• Your goal: Only the lines that hold "white" should be in the answer, each copied from the data below.
### Records supplied
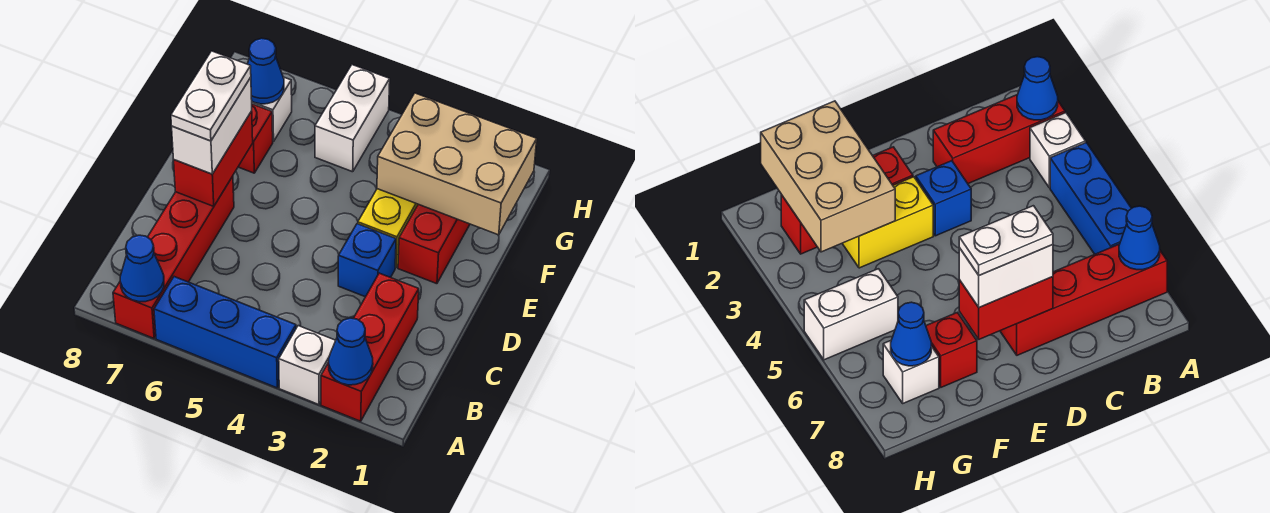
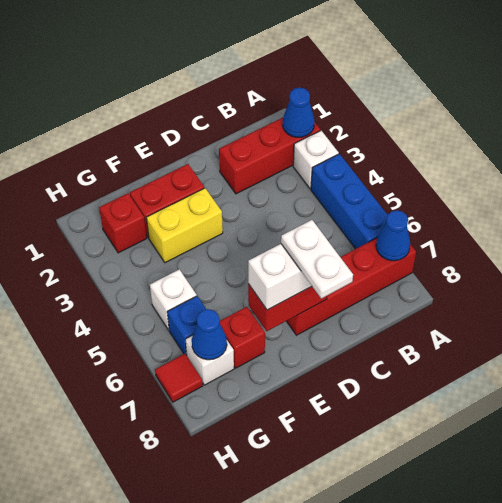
blue 1x1 brick [338,224,396,297] -> blue 1x1 brick moved to [167,296,206,356]
white 1x2 plate [171,51,251,141] -> white 1x2 plate turned to [281,220,353,298]
tan 2x3 brick [377,93,537,235] -> none
white 1x2 brick [315,65,390,172] -> white 1x1 brick [150,269,197,330]
none -> red 1x1 tile [155,354,203,402]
######
• Answer to the problem:
white 1x2 plate [171,51,251,141] -> white 1x2 plate turned to [281,220,353,298]
white 1x2 brick [315,65,390,172] -> white 1x1 brick [150,269,197,330]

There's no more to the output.